(Stored items from a collection)
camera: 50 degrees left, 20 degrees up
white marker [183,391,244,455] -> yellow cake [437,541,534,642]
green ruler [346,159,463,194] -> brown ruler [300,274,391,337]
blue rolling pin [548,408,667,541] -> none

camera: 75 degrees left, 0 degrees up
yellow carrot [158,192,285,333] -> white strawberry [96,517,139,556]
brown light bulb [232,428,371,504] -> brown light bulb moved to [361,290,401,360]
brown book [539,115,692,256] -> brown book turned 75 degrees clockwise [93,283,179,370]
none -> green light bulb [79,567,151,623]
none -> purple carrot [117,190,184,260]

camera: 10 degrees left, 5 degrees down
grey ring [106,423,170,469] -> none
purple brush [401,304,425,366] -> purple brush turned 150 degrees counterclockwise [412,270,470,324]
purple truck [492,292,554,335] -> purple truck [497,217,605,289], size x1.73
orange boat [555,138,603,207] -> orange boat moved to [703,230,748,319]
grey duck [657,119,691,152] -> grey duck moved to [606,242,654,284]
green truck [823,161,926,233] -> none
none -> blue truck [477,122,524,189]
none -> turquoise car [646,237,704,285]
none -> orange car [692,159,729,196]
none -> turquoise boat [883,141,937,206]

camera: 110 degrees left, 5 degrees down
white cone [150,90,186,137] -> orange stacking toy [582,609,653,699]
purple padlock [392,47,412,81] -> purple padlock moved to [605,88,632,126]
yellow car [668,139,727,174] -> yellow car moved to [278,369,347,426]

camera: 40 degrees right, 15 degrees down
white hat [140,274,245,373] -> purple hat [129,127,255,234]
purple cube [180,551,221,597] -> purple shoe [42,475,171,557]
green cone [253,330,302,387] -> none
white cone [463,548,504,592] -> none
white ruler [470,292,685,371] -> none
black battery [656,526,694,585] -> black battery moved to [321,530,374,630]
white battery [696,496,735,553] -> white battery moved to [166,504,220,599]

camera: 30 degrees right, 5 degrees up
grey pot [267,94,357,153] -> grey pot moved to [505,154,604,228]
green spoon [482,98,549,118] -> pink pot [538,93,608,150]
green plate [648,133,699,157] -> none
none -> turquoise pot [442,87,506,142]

WORK REQUIRED: All entries are to be reproduced verbatim, with none omitted.

TASK RESULT:
camera: 50 degrees left, 20 degrees up
white marker [183,391,244,455] -> yellow cake [437,541,534,642]
green ruler [346,159,463,194] -> brown ruler [300,274,391,337]
blue rolling pin [548,408,667,541] -> none

camera: 75 degrees left, 0 degrees up
yellow carrot [158,192,285,333] -> white strawberry [96,517,139,556]
brown light bulb [232,428,371,504] -> brown light bulb moved to [361,290,401,360]
brown book [539,115,692,256] -> brown book turned 75 degrees clockwise [93,283,179,370]
none -> green light bulb [79,567,151,623]
none -> purple carrot [117,190,184,260]

camera: 10 degrees left, 5 degrees down
grey ring [106,423,170,469] -> none
purple brush [401,304,425,366] -> purple brush turned 150 degrees counterclockwise [412,270,470,324]
purple truck [492,292,554,335] -> purple truck [497,217,605,289], size x1.73
orange boat [555,138,603,207] -> orange boat moved to [703,230,748,319]
grey duck [657,119,691,152] -> grey duck moved to [606,242,654,284]
green truck [823,161,926,233] -> none
none -> blue truck [477,122,524,189]
none -> turquoise car [646,237,704,285]
none -> orange car [692,159,729,196]
none -> turquoise boat [883,141,937,206]

camera: 110 degrees left, 5 degrees down
white cone [150,90,186,137] -> orange stacking toy [582,609,653,699]
purple padlock [392,47,412,81] -> purple padlock moved to [605,88,632,126]
yellow car [668,139,727,174] -> yellow car moved to [278,369,347,426]

camera: 40 degrees right, 15 degrees down
white hat [140,274,245,373] -> purple hat [129,127,255,234]
purple cube [180,551,221,597] -> purple shoe [42,475,171,557]
green cone [253,330,302,387] -> none
white cone [463,548,504,592] -> none
white ruler [470,292,685,371] -> none
black battery [656,526,694,585] -> black battery moved to [321,530,374,630]
white battery [696,496,735,553] -> white battery moved to [166,504,220,599]

camera: 30 degrees right, 5 degrees up
grey pot [267,94,357,153] -> grey pot moved to [505,154,604,228]
green spoon [482,98,549,118] -> pink pot [538,93,608,150]
green plate [648,133,699,157] -> none
none -> turquoise pot [442,87,506,142]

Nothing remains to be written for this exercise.